● Work required: Write out the listing below exactly, beginning at its first line and ending with the line that contains "- gone: Einmachglas/lila 198, 429".
Top of Exercise materials
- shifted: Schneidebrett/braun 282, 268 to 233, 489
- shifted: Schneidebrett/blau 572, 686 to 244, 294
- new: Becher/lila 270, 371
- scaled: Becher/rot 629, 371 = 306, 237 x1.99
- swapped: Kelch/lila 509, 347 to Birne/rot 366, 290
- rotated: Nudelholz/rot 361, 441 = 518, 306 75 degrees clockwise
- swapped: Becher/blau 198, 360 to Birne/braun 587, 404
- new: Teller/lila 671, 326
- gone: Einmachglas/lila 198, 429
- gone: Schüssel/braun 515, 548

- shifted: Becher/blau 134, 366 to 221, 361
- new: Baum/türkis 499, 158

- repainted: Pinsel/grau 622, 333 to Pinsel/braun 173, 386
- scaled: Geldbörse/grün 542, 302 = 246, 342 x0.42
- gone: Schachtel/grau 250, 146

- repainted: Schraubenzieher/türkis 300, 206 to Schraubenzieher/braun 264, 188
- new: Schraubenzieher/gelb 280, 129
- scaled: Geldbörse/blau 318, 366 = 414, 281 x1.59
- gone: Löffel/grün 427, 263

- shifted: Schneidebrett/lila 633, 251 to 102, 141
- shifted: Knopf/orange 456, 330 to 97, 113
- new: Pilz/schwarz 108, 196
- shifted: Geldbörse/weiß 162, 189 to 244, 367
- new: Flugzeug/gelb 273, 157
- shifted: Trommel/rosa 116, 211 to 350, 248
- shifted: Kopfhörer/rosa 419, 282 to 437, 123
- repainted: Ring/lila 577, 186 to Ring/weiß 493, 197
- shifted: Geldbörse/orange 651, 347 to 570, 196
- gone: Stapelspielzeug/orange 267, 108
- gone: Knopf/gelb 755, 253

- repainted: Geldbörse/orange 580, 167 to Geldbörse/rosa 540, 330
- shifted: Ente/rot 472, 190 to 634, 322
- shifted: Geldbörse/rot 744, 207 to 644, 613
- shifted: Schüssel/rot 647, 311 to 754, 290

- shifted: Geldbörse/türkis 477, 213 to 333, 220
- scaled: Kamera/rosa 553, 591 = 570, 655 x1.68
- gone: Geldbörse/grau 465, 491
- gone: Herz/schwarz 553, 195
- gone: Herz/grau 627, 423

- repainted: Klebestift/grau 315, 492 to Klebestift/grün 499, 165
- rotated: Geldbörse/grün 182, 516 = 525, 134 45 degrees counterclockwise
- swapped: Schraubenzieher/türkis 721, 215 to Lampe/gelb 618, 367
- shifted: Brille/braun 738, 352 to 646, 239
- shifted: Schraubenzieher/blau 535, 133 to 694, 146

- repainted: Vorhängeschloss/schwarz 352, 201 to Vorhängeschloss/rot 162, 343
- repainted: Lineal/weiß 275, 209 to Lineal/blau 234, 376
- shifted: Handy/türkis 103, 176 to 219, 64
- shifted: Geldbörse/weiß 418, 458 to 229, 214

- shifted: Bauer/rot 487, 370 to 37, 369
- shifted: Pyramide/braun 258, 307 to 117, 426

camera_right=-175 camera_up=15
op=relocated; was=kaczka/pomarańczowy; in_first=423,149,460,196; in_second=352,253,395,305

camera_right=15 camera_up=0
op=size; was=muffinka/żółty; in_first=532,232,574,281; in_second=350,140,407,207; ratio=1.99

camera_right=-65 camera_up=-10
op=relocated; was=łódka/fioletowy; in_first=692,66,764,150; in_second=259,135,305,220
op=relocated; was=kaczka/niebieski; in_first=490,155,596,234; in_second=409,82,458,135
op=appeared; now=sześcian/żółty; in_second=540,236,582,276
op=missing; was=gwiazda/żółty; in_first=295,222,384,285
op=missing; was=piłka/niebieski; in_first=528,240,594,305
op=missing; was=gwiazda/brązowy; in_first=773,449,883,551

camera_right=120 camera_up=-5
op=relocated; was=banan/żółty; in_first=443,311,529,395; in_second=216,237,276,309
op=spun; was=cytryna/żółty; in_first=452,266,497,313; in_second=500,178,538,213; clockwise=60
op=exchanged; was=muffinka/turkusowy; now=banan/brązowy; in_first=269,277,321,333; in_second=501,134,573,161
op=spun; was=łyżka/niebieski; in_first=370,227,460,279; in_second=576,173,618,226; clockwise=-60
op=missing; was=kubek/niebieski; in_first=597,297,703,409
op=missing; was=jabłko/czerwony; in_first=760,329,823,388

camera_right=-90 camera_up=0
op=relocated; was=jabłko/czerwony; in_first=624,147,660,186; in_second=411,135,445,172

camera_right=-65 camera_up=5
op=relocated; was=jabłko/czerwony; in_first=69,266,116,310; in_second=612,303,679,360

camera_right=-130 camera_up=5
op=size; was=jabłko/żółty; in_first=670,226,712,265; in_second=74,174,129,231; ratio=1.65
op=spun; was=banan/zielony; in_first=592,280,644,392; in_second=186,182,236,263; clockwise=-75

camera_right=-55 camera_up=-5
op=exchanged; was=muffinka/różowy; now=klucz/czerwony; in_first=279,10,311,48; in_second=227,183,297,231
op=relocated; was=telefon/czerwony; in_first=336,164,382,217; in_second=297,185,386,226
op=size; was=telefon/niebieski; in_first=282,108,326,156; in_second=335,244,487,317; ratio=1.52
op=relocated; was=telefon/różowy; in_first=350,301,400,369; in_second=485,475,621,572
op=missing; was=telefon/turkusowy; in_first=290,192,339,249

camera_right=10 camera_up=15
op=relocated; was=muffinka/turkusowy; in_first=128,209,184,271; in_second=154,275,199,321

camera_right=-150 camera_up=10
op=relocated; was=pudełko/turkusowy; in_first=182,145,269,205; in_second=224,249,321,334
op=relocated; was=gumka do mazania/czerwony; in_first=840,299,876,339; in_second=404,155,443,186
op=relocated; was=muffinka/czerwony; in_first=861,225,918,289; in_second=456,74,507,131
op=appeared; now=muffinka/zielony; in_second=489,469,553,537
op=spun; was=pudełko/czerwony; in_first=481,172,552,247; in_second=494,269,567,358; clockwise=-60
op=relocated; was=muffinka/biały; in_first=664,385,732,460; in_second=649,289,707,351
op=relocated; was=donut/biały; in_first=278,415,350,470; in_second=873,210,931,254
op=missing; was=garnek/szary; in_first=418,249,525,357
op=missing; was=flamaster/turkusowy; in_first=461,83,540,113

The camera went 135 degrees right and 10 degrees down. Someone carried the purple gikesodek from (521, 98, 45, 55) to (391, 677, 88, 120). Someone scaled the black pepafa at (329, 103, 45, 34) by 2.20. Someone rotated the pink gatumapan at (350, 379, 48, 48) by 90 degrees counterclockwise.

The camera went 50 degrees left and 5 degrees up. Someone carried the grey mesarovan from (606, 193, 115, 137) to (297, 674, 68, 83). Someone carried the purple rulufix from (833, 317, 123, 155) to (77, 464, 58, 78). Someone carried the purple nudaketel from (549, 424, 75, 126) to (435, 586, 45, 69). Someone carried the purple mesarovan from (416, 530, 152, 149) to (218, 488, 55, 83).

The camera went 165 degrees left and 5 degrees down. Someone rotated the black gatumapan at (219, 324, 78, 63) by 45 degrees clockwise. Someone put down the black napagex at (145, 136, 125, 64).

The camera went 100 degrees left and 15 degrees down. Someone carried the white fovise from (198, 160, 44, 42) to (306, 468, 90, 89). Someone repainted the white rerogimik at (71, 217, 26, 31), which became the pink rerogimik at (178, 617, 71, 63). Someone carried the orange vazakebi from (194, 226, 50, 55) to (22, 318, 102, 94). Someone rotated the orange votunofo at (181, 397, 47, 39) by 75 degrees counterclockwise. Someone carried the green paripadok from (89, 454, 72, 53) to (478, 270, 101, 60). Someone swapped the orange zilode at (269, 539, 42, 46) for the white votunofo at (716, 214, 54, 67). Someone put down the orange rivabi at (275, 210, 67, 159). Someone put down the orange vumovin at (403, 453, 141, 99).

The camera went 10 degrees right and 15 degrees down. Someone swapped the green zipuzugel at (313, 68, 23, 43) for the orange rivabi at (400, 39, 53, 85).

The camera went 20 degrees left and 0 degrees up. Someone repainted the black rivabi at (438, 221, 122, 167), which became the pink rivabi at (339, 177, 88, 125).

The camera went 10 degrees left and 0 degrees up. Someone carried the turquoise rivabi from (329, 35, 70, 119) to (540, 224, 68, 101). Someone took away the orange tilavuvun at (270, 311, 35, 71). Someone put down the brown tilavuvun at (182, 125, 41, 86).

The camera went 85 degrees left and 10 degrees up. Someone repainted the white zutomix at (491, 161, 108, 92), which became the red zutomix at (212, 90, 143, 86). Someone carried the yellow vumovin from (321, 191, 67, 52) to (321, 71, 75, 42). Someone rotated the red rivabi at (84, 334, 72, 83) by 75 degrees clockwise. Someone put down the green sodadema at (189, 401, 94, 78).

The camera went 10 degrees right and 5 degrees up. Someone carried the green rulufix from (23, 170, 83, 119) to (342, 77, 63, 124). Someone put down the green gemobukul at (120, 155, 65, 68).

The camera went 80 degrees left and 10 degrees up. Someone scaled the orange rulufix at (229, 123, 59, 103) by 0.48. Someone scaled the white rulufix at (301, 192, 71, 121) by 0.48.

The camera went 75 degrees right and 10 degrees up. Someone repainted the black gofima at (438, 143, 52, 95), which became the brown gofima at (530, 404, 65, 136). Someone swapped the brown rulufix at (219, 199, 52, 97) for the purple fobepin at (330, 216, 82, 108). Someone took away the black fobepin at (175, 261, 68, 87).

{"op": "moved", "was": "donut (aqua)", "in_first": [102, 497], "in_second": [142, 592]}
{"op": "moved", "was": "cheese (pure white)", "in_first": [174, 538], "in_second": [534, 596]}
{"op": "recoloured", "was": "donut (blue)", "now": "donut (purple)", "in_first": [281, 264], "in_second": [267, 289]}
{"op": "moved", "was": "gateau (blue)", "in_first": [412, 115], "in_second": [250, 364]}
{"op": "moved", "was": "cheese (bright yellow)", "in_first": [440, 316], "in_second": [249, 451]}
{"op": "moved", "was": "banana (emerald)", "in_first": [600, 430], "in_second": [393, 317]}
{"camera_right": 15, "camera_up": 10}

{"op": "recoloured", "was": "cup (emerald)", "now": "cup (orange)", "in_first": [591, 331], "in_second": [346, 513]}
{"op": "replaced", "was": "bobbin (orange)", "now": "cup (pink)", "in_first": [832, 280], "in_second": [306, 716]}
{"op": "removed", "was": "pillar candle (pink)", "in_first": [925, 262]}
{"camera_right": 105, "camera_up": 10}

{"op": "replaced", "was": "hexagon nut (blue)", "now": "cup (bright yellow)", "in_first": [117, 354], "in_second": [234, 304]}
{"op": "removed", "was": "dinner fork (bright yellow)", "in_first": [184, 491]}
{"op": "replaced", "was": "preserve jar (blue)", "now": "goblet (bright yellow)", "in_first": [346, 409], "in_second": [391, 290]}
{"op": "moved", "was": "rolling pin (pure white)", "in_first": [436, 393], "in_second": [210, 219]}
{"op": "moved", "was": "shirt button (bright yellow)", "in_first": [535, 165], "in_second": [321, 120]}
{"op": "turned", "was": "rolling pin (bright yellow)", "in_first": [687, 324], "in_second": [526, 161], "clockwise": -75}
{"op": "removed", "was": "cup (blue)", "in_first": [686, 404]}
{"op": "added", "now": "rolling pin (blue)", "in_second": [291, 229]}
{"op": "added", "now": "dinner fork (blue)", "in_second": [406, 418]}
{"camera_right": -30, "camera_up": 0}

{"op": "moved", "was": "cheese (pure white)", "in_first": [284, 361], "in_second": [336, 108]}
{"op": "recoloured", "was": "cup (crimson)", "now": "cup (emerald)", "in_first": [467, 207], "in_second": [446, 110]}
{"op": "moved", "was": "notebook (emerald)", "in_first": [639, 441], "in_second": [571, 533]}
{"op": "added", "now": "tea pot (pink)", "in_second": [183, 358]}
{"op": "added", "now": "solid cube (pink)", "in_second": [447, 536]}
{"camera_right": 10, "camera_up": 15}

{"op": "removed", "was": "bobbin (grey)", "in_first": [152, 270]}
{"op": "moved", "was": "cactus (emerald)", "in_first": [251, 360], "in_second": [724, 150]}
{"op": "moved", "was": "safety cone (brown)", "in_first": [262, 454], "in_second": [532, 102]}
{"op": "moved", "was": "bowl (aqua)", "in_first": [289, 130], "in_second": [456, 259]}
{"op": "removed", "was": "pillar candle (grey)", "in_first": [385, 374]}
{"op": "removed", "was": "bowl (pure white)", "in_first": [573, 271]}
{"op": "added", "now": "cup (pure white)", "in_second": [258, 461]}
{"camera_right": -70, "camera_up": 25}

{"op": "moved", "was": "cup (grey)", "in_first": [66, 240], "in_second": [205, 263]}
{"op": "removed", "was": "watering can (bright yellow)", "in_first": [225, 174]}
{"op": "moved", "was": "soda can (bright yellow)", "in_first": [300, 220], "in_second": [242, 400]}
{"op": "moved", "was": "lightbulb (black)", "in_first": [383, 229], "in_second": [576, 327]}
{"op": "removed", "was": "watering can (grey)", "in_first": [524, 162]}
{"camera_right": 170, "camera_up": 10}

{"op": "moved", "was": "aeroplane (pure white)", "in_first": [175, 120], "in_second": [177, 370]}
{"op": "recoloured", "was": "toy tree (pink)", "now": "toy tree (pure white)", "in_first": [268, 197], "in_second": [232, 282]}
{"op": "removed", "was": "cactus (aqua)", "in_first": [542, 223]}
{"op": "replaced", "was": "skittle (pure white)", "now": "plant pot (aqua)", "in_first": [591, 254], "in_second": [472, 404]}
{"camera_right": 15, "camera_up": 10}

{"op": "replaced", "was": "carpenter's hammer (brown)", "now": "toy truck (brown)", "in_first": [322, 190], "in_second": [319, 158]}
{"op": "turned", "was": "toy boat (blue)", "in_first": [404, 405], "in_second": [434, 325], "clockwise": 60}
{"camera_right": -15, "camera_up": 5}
Bottom of Exercise materials
● Reply to the task:
- shifted: Schneidebrett/braun 282, 268 to 233, 489
- shifted: Schneidebrett/blau 572, 686 to 244, 294
- new: Becher/lila 270, 371
- scaled: Becher/rot 629, 371 = 306, 237 x1.99
- swapped: Kelch/lila 509, 347 to Birne/rot 366, 290
- rotated: Nudelholz/rot 361, 441 = 518, 306 75 degrees clockwise
- swapped: Becher/blau 198, 360 to Birne/braun 587, 404
- new: Teller/lila 671, 326
- gone: Einmachglas/lila 198, 429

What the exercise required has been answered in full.